EXERCISE DETAILS: Exclude all pictures, and reproduce exactly the lines from the one containing "purple brick C9" through the end of the records, with nothing else added.

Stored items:
━━━━━━━━

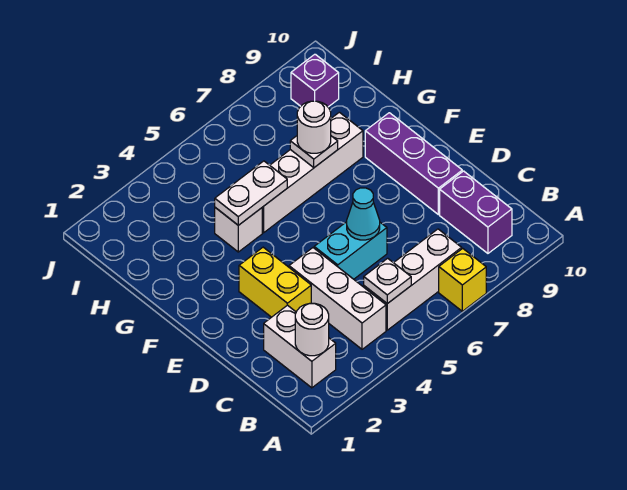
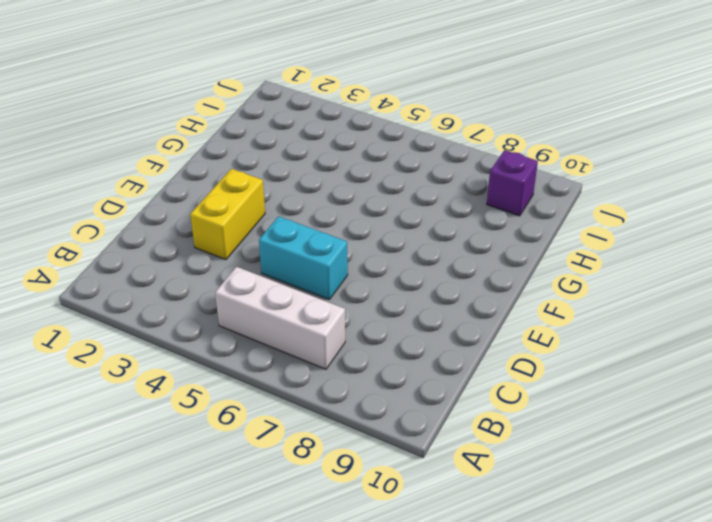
none -> yellow brick A7 level 1
none -> white brick B2:C2 level 1
none -> white brick B4:D4 level 1

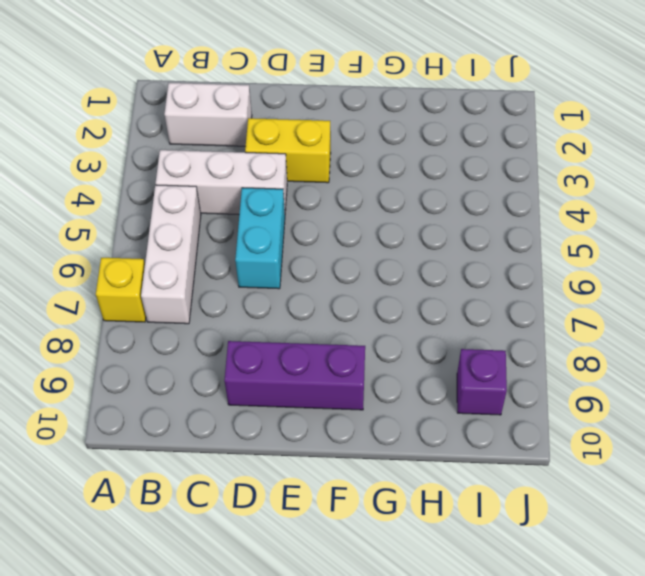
none -> purple brick B9:C9 level 1
none -> white brick G4 level 1
none -> white brick G5:G8 level 1

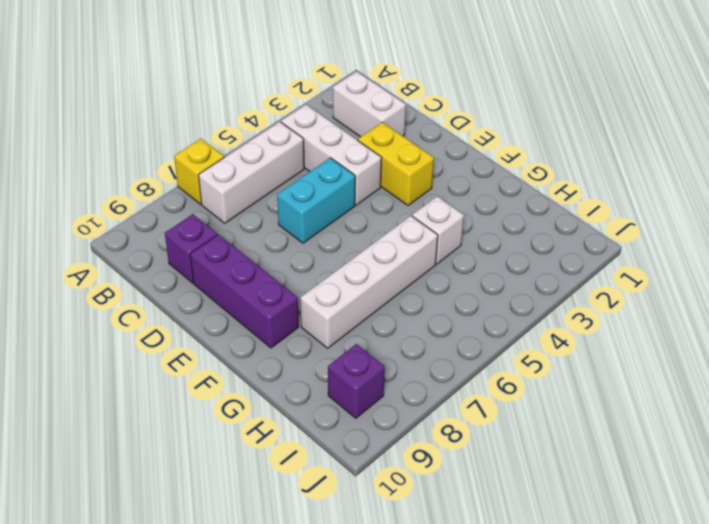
purple brick C9 level 1 -> purple brick B9:C9 level 1
none -> white round brick B2 level 2
none -> white plate B5 level 2
none -> cyan cone D6 level 2

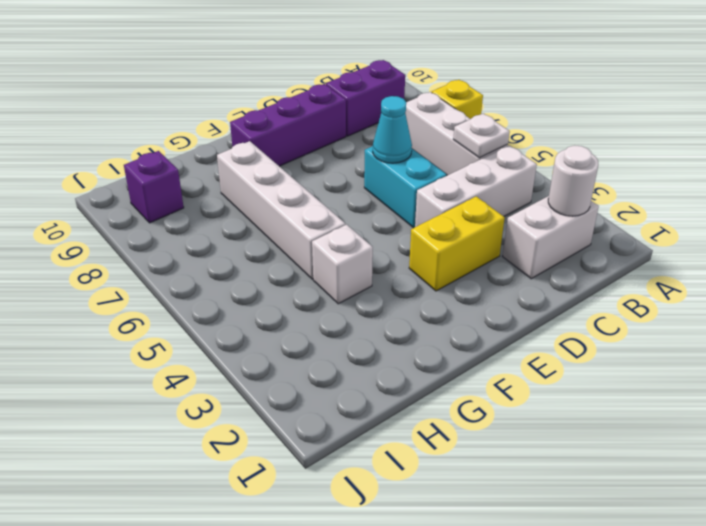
none -> white plate G4:G5 level 2
none -> white plate G7 level 2
none -> white round brick G7 level 3

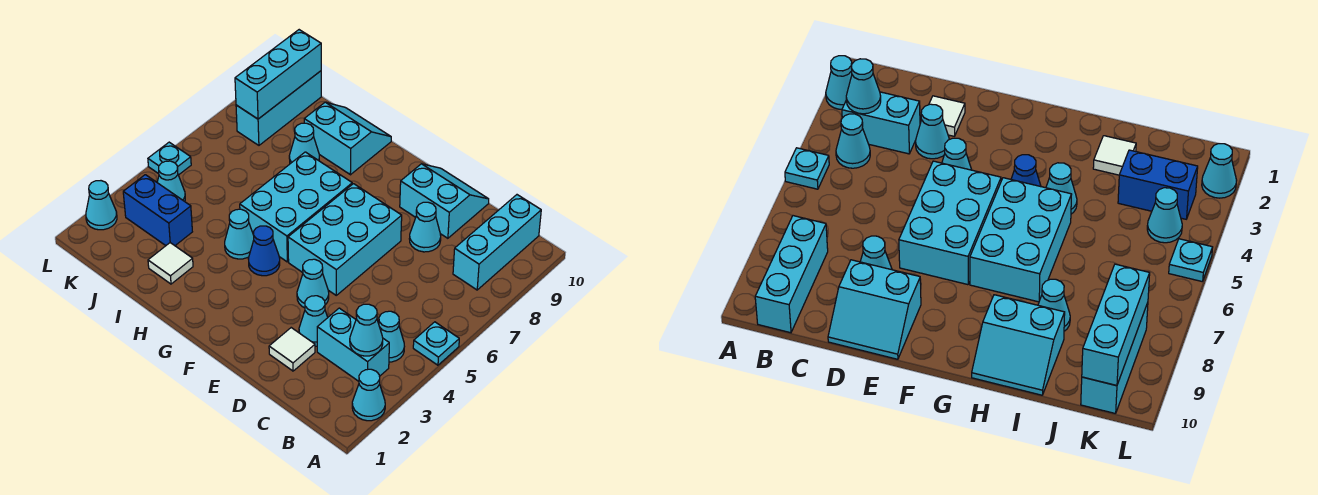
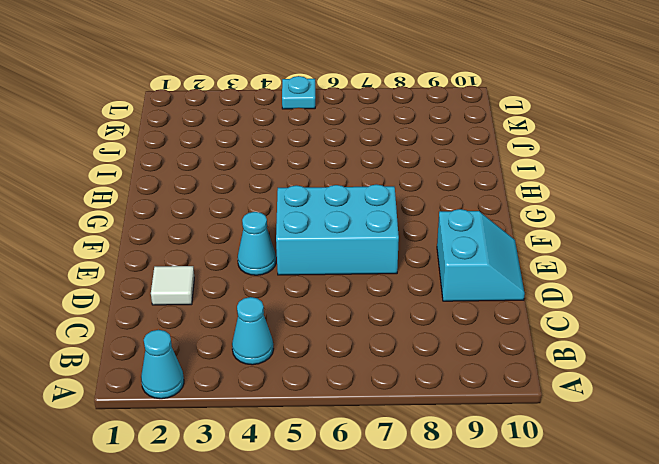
none -> cyan plate A5 level 1
none -> cyan brick B3:C3 level 1
none -> cyan brick B8:B10 level 1

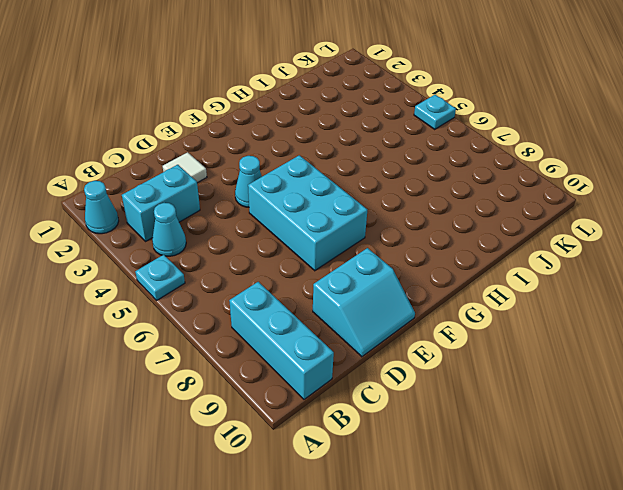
none -> cyan cone D3 level 1
none -> cyan cone D8 level 1
none -> blue cone G4 level 1

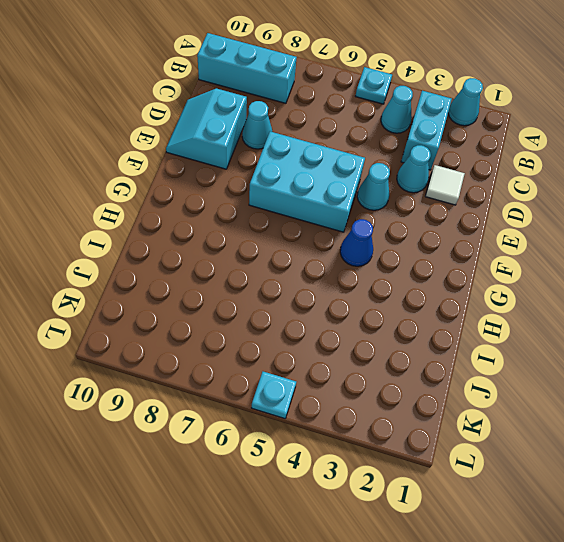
none -> cyan brick G5:H7 level 1
none -> cyan cone H4 level 1
none -> cyan slope H9:I10 level 1 top 9

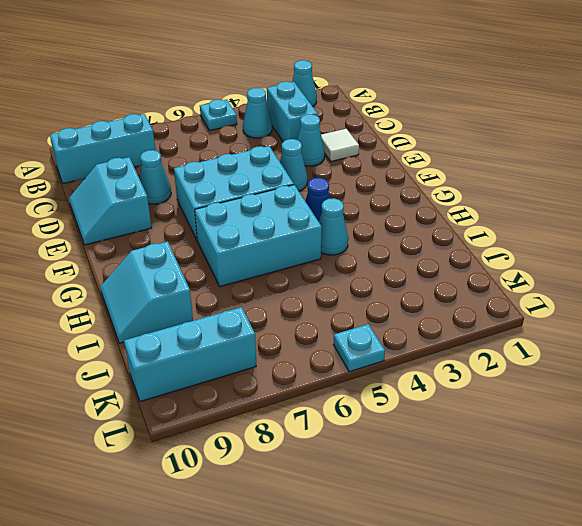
none -> white tile I2 level 1
none -> cyan cone I8 level 1
none -> blue brick J3:K3 level 1

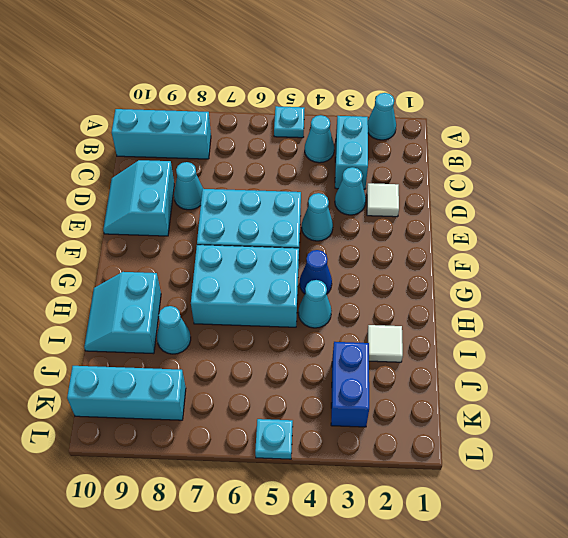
none -> cyan cone K4 level 1
none -> cyan cone L2 level 1
none -> cyan cone B3 level 2

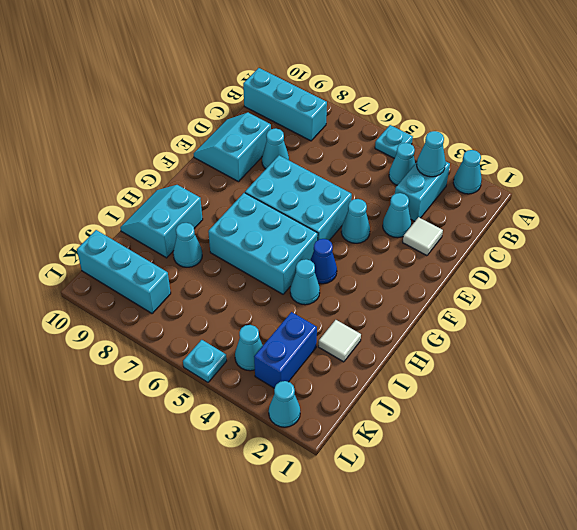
none -> cyan brick K8:K10 level 2

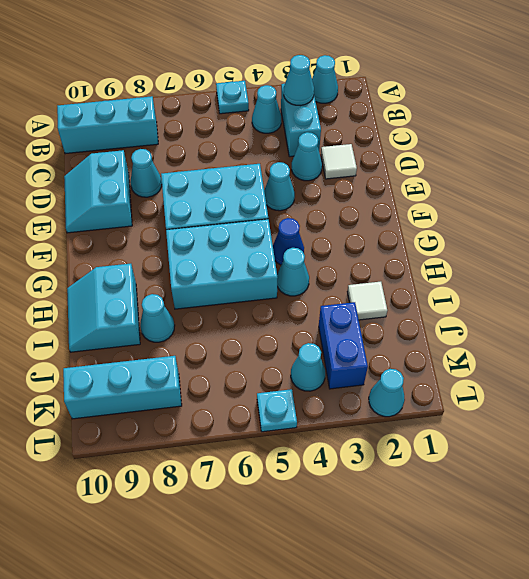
none -> cyan brick K8:K10 level 2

━━━━━━━━

RESULT BELOW:
purple brick C9 level 1 -> purple brick B9:C9 level 1
none -> white round brick B2 level 2
none -> white plate B5 level 2
none -> cyan cone D6 level 2

none -> white plate G4:G5 level 2
none -> white plate G7 level 2
none -> white round brick G7 level 3

none -> cyan plate A5 level 1
none -> cyan brick B3:C3 level 1
none -> cyan brick B8:B10 level 1

none -> cyan cone D3 level 1
none -> cyan cone D8 level 1
none -> blue cone G4 level 1

none -> cyan brick G5:H7 level 1
none -> cyan cone H4 level 1
none -> cyan slope H9:I10 level 1 top 9

none -> white tile I2 level 1
none -> cyan cone I8 level 1
none -> blue brick J3:K3 level 1

none -> cyan cone K4 level 1
none -> cyan cone L2 level 1
none -> cyan cone B3 level 2

none -> cyan brick K8:K10 level 2

none -> cyan brick K8:K10 level 2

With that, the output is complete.